### Problem description
Would you please return the line containing "C4: 3.3nF (INT, VS) -> 3.3nF (GND, INT)" and all the lines after it through the end of the records below, unchanged and on their own?

### Raw data
== Segment start ==
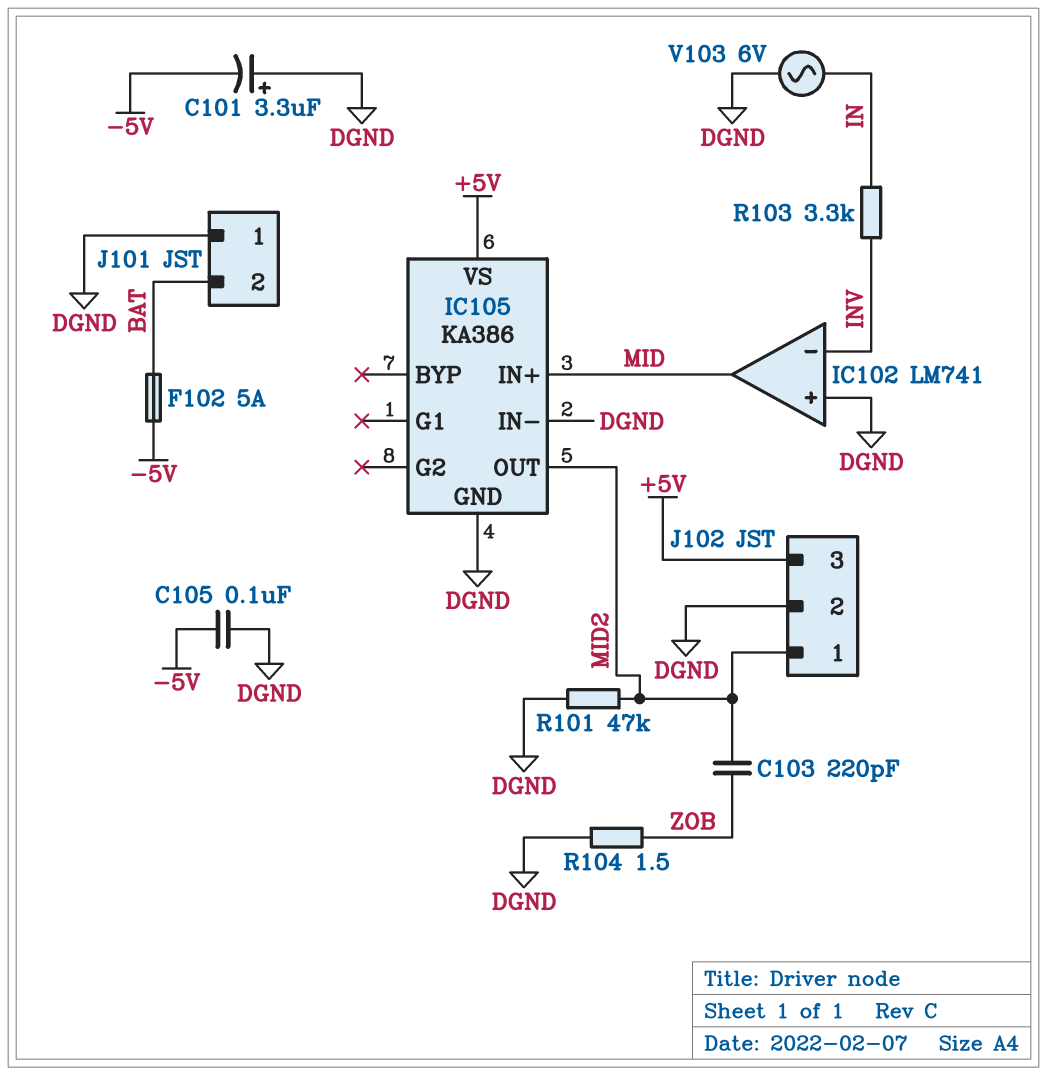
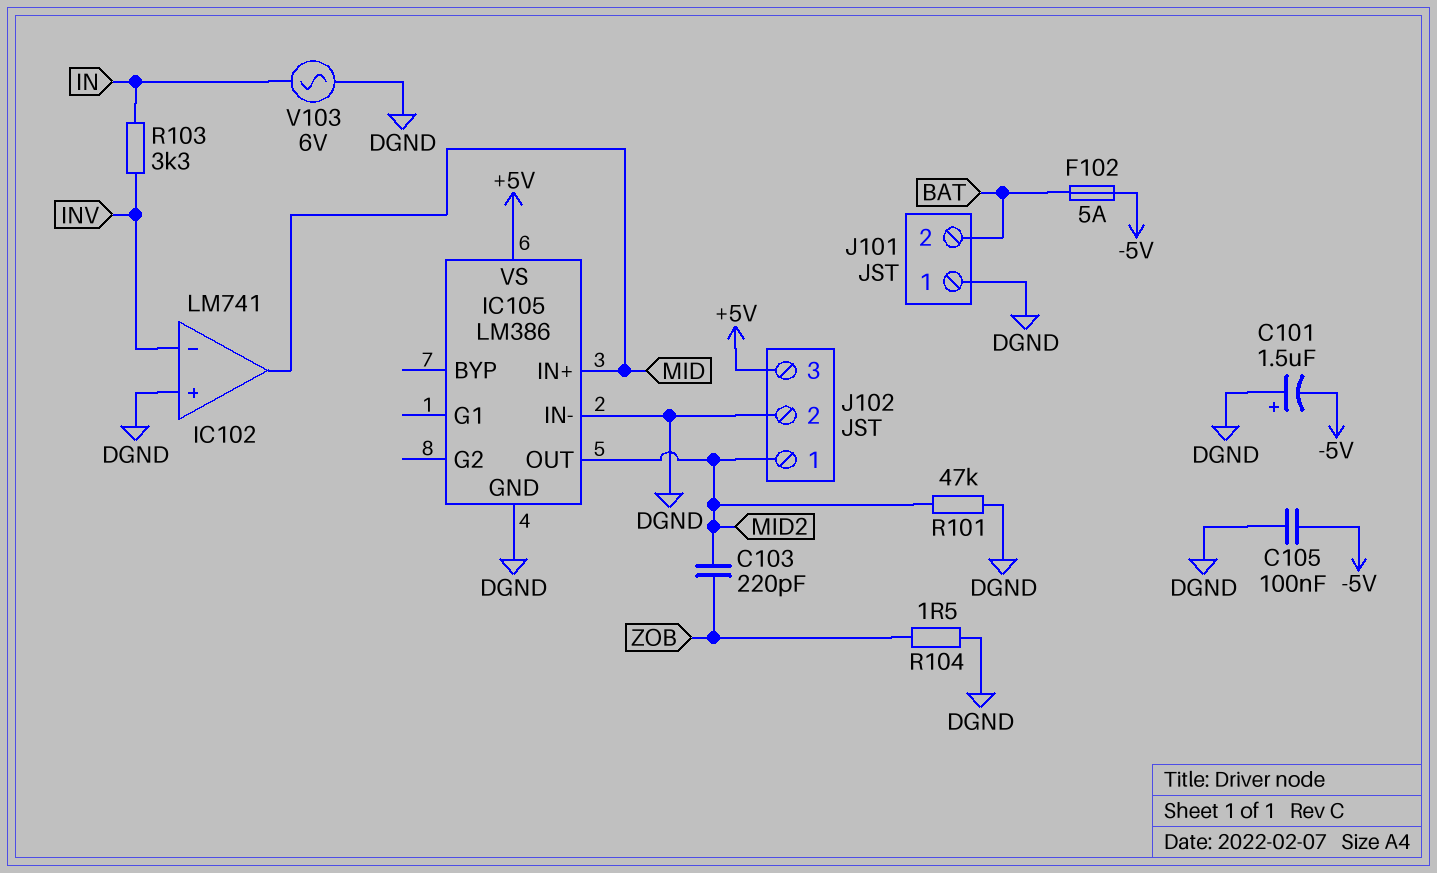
C101: 3.3uF (plus DGND, minus -5V) -> 1.5uF (plus DGND, minus -5V)
IC105: KA386 -> LM386

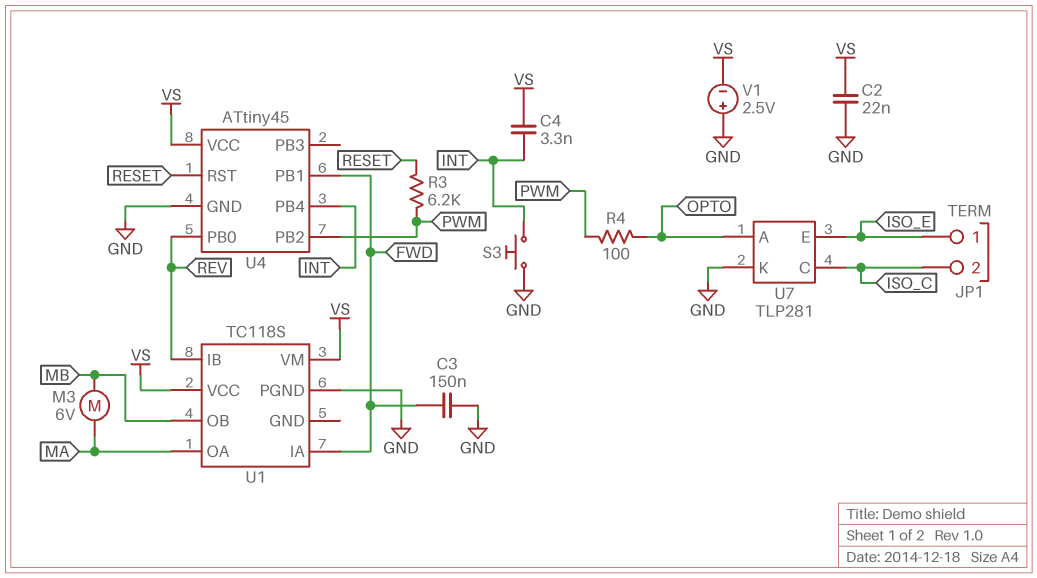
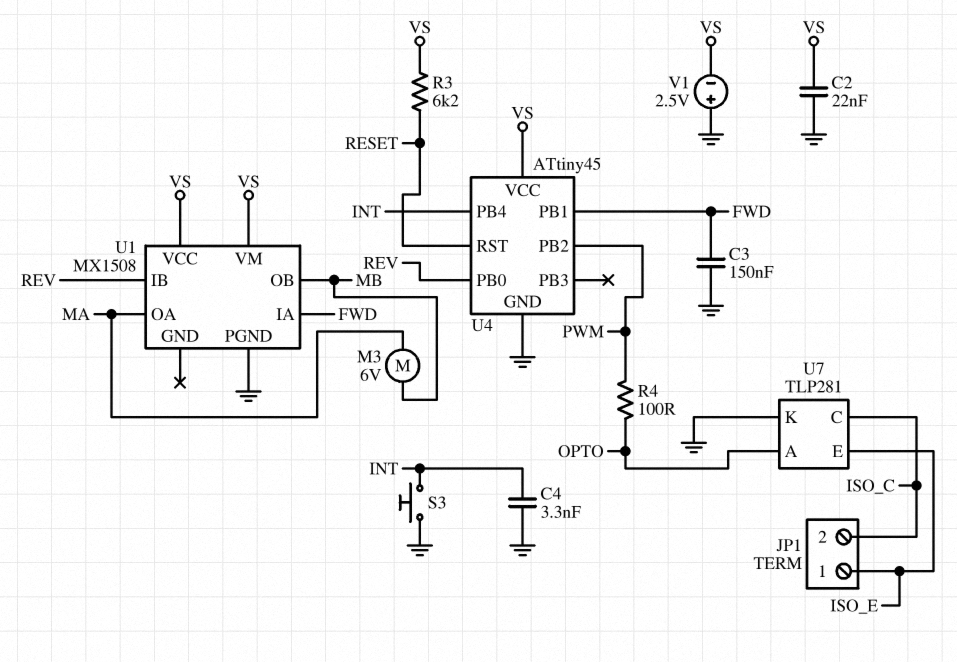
C4: 3.3nF (INT, VS) -> 3.3nF (GND, INT)
R3: 6.2k (PWM, RESET) -> 6.2k (RESET, VS)
U1: TC118S -> MX1508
== Segment end ==
### Response below
C4: 3.3nF (INT, VS) -> 3.3nF (GND, INT)
R3: 6.2k (PWM, RESET) -> 6.2k (RESET, VS)
U1: TC118S -> MX1508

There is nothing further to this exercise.